→ **What the task asks**:
Using the listing below, give the number of lines in which the string "PULSE" appears, and nothing else.

→ **Entries provided**:
* * * * * * * * *
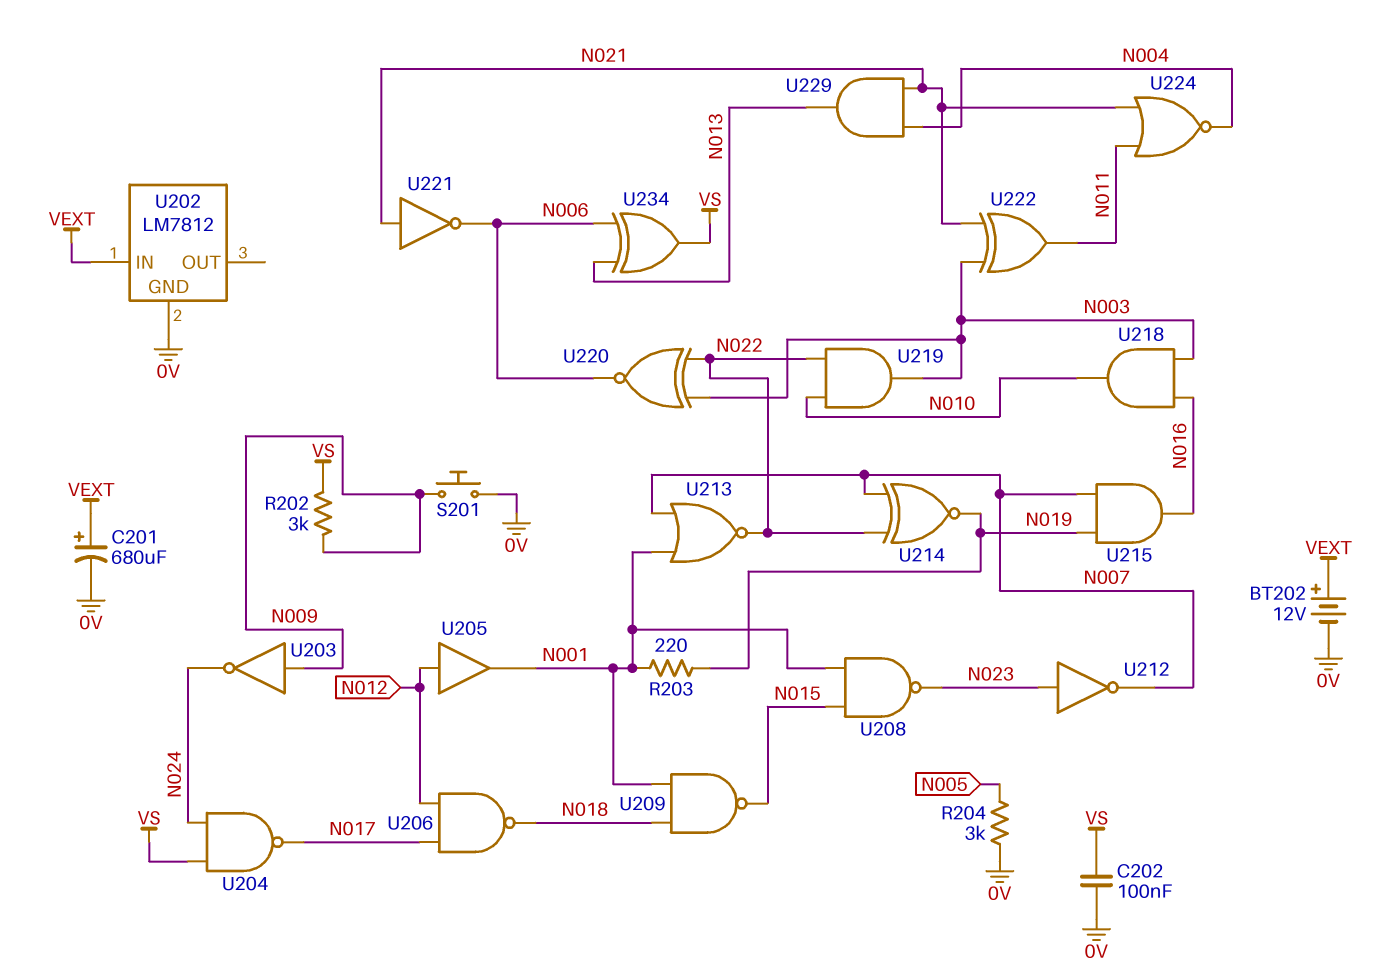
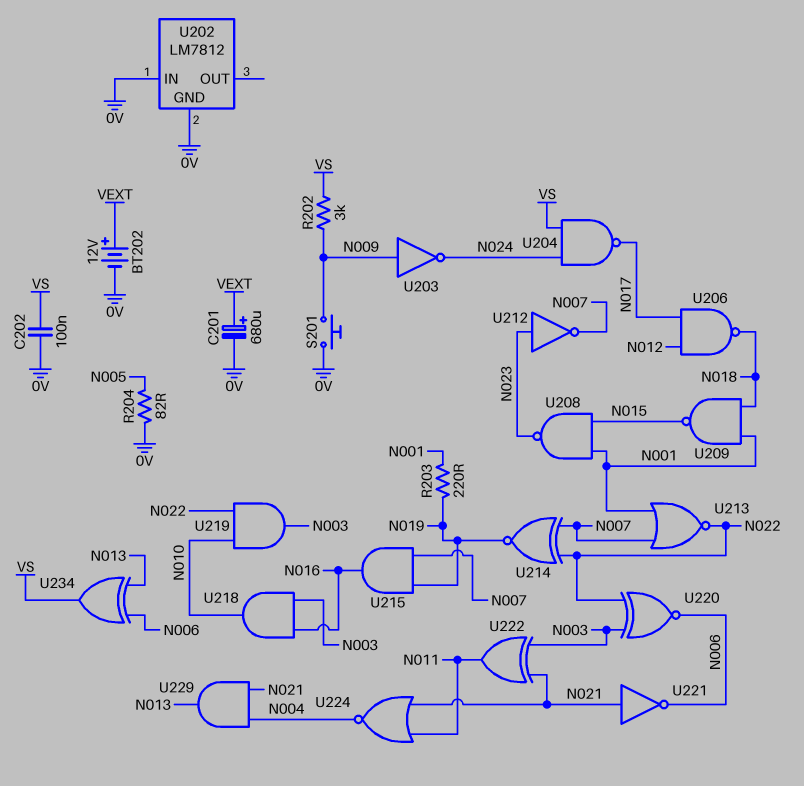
R204: 3k (0V, N005) -> 82 (0V, N005)
U202 pin IN: VEXT -> 0V
U205: buffer (in N012, out N001) -> none

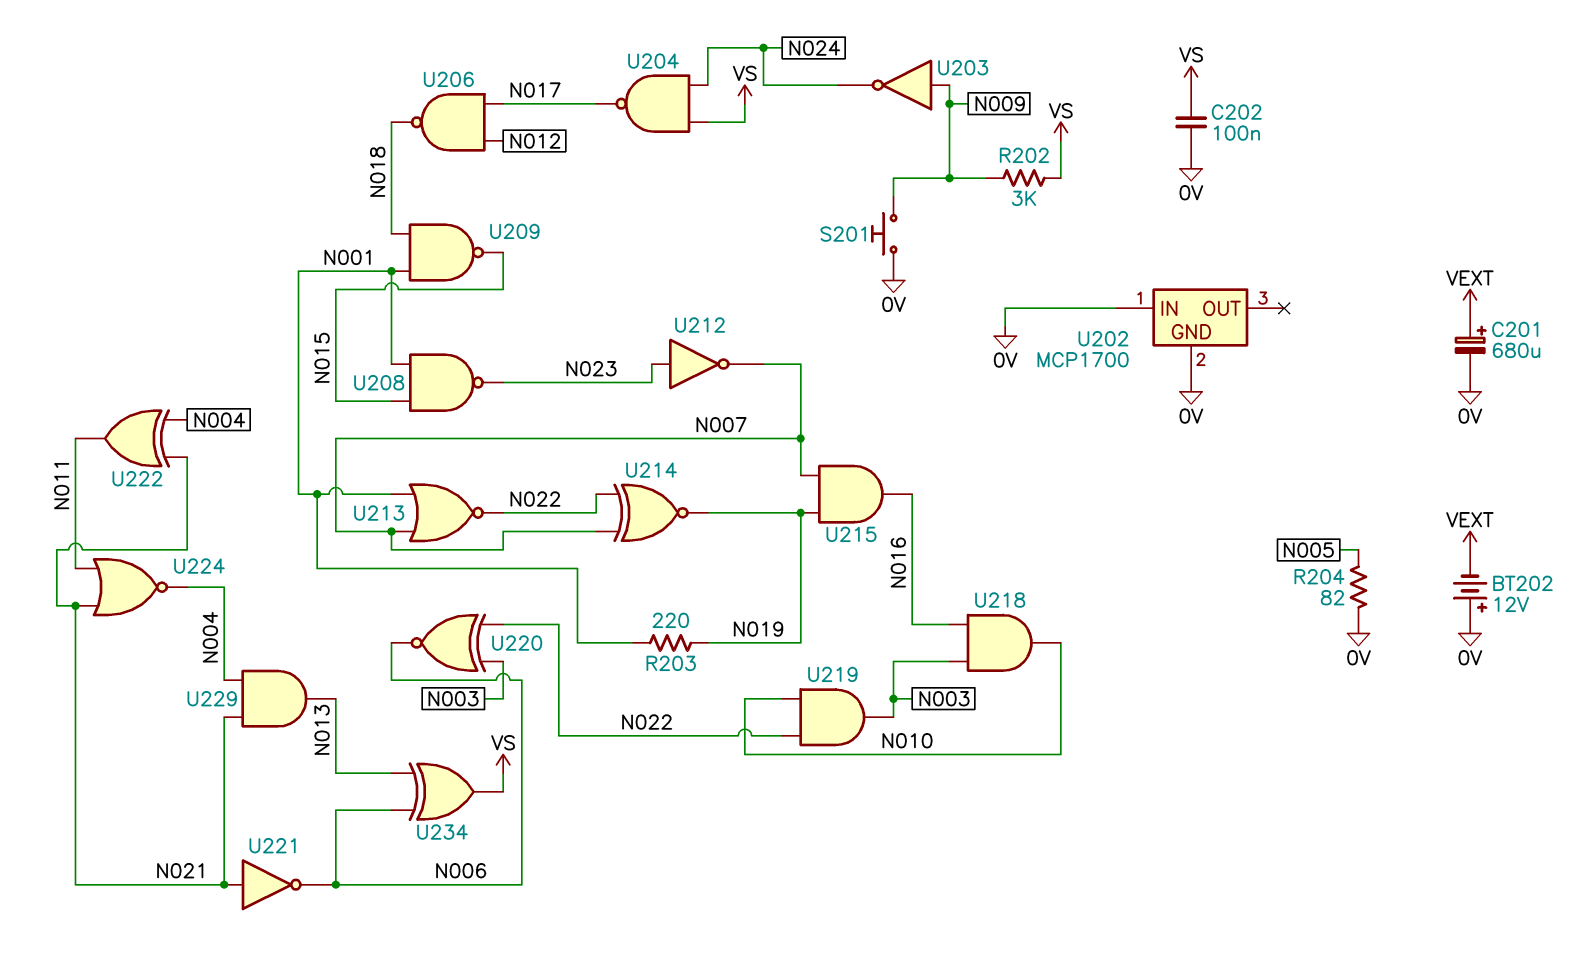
BT202: 12V (plus VEXT, minus 0V) -> 12V (plus 0V, minus VEXT)
U202: LM7812 -> MCP1700
U222: XOR (in N003, in N021, out N011) -> XOR (in N004, in N021, out N011)

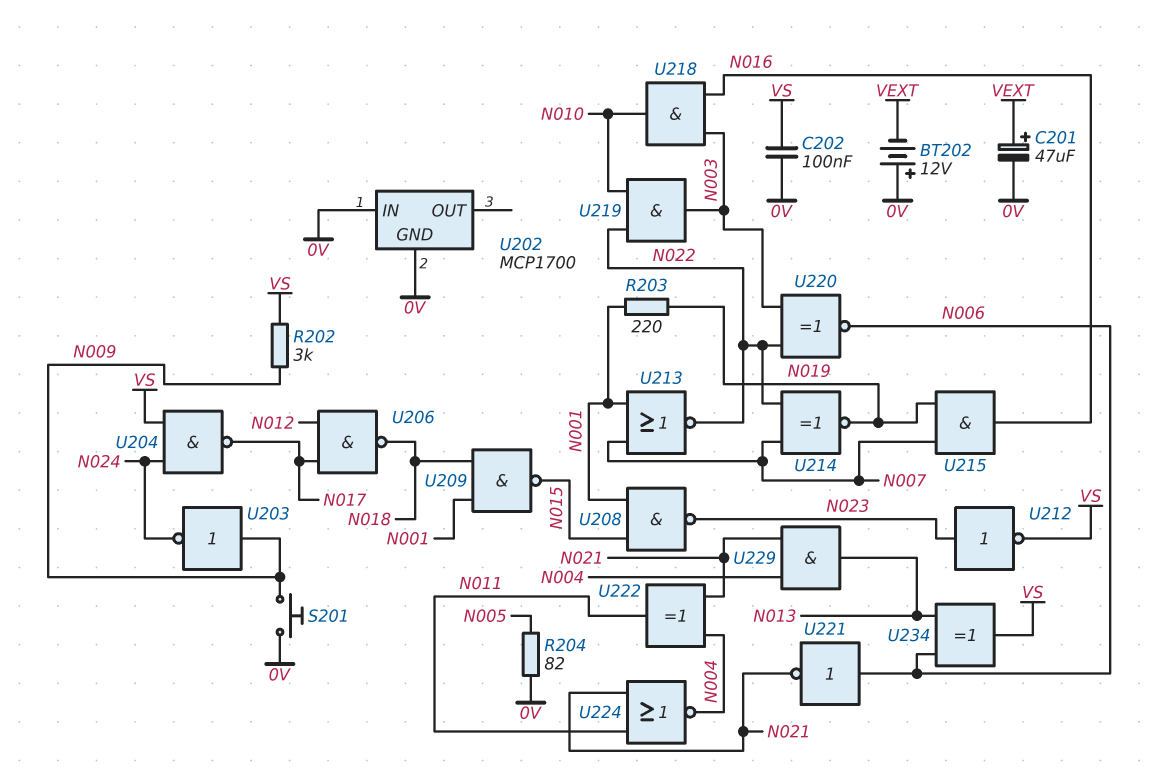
C201: 680uF (plus VEXT, minus 0V) -> 47uF (plus VEXT, minus 0V)
U212: NOT (in N023, out N007) -> NOT (in N023, out VS)
U221: NOT (in N021, out N006) -> NOT (in N006, out N021)

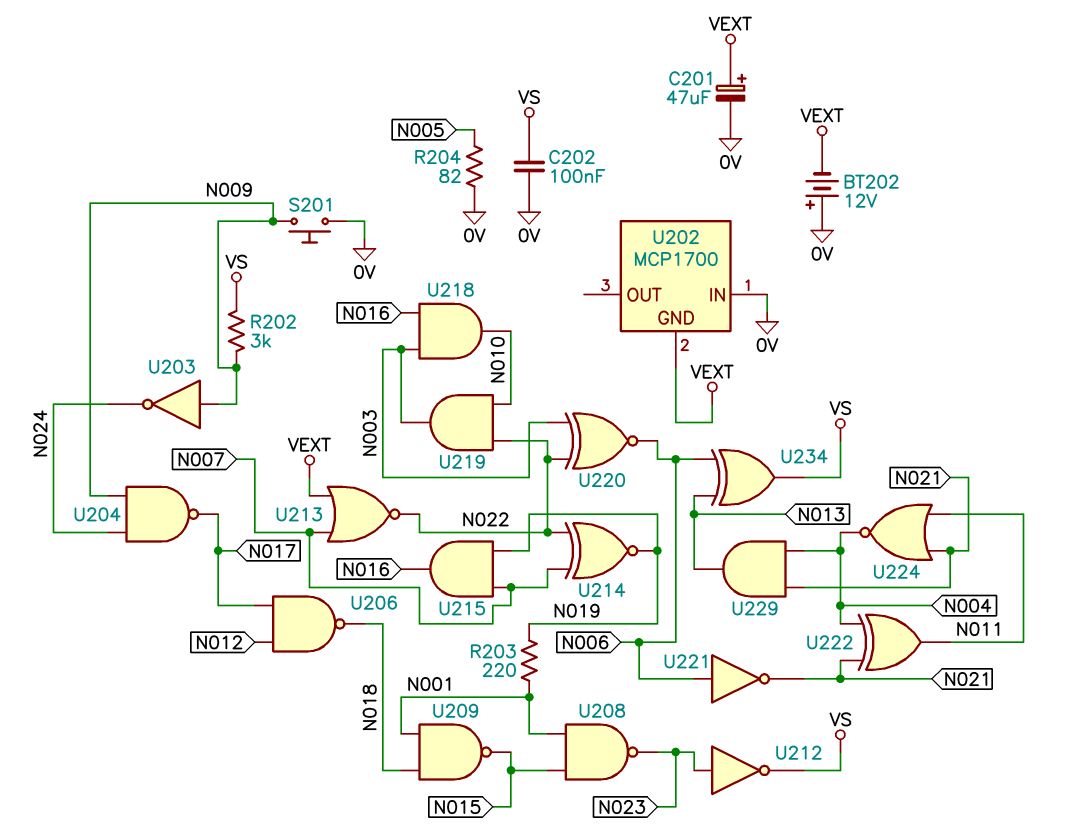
U202 pin GND: 0V -> VEXT
U204: NAND (in N024, in VS, out N017) -> NAND (in N009, in N024, out N017)
U213: NOR (in N001, in N007, out N022) -> NOR (in N007, in VEXT, out N022)

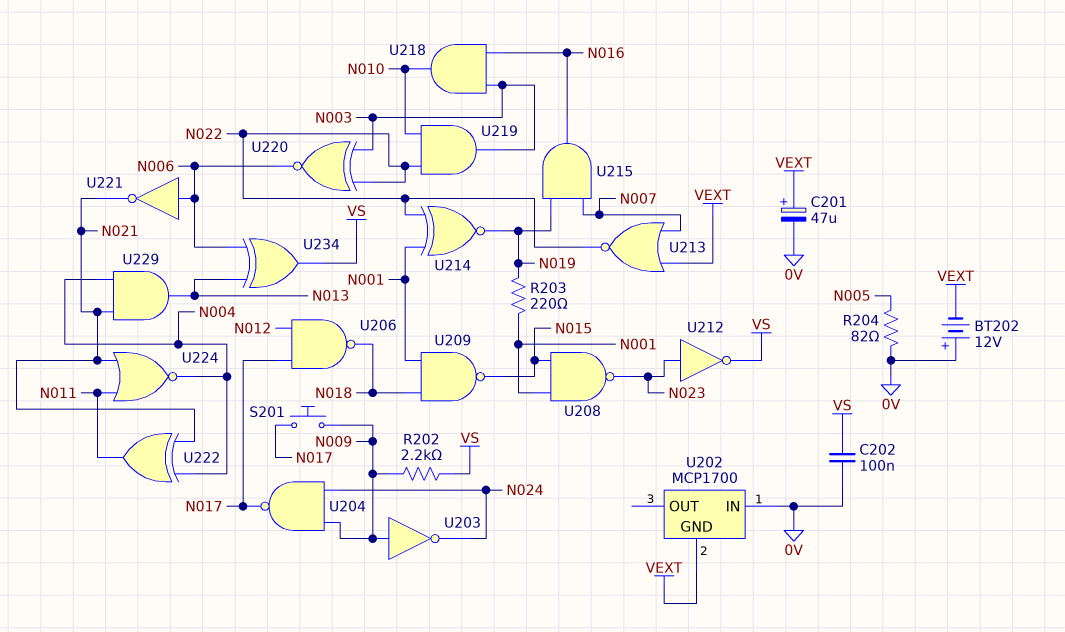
R202: 3k (N009, VS) -> 2.2k (N009, VS)
S201: button (0V, N009) -> button (N009, N017)
U214: XNOR (in N007, in N022, out N019) -> XNOR (in N001, in N022, out N019)

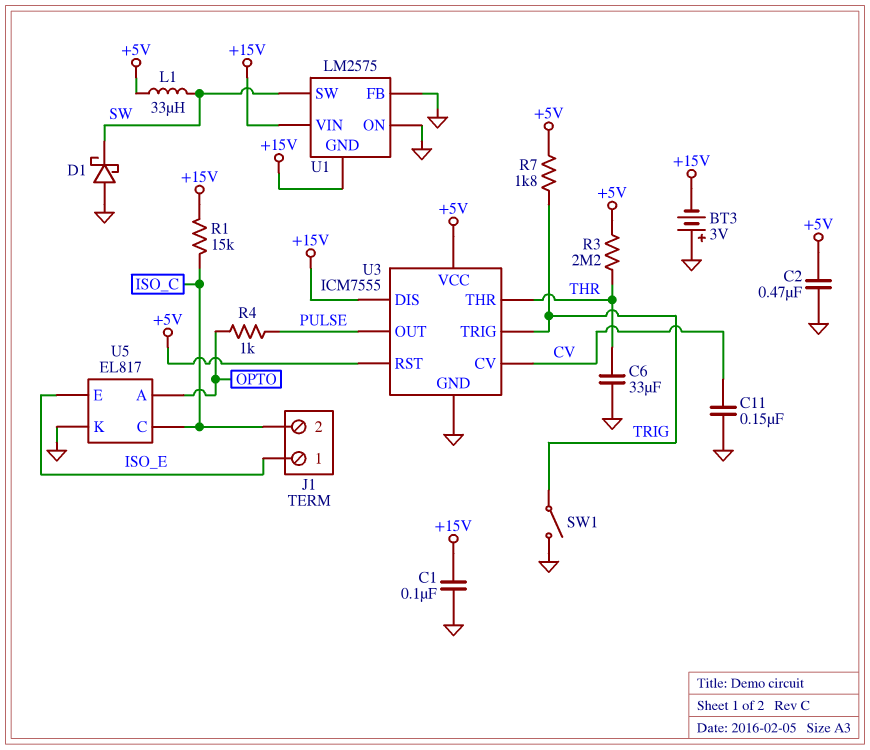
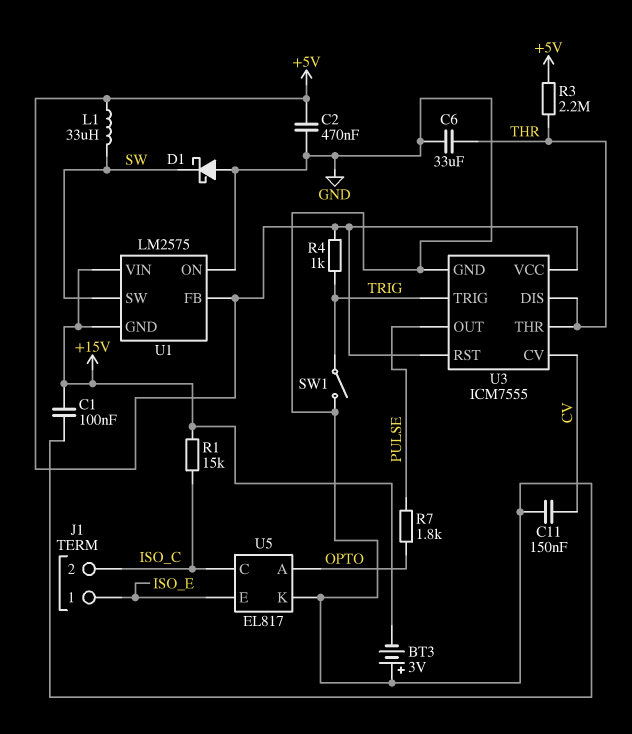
R4: 1k (OPTO, PULSE) -> 1k (+5V, TRIG)
R7: 1.8k (+5V, TRIG) -> 1.8k (OPTO, PULSE)
U1 pin FB: GND -> +5V
U3 pin DIS: +15V -> THR

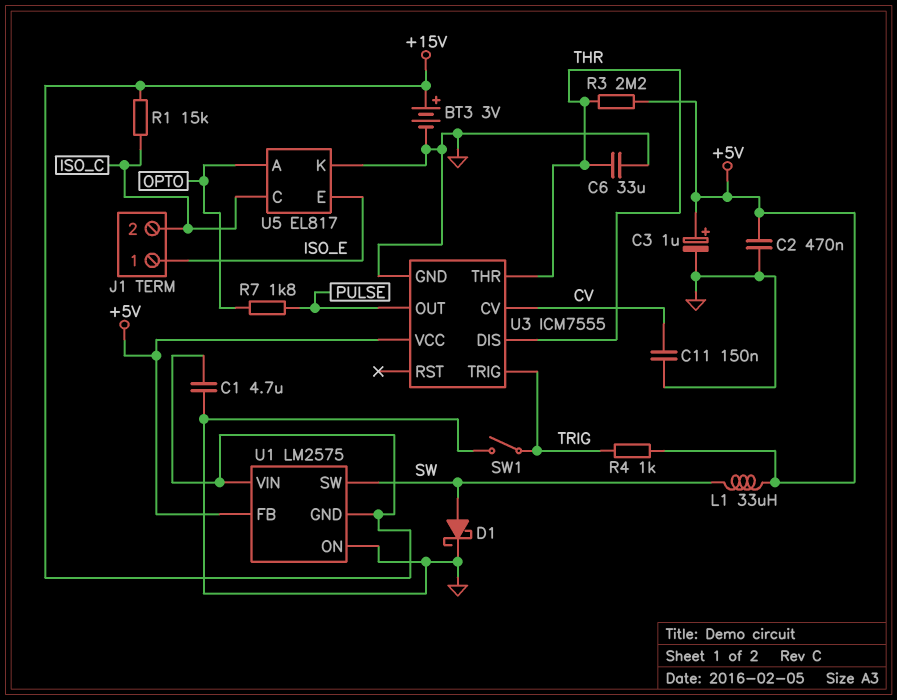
BT3: 3V (plus GND, minus +15V) -> 3V (plus +15V, minus GND)
C1: 100nF (+15V, GND) -> 4.7uF (+15V, GND)
C3: none -> 1uF (plus +5V, minus GND)
D1: schottky (A GND, K SW) -> schottky (A SW, K GND)
U3 pin RST: +5V -> none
* * * * * * * * *
→ **Answer for the task**:
2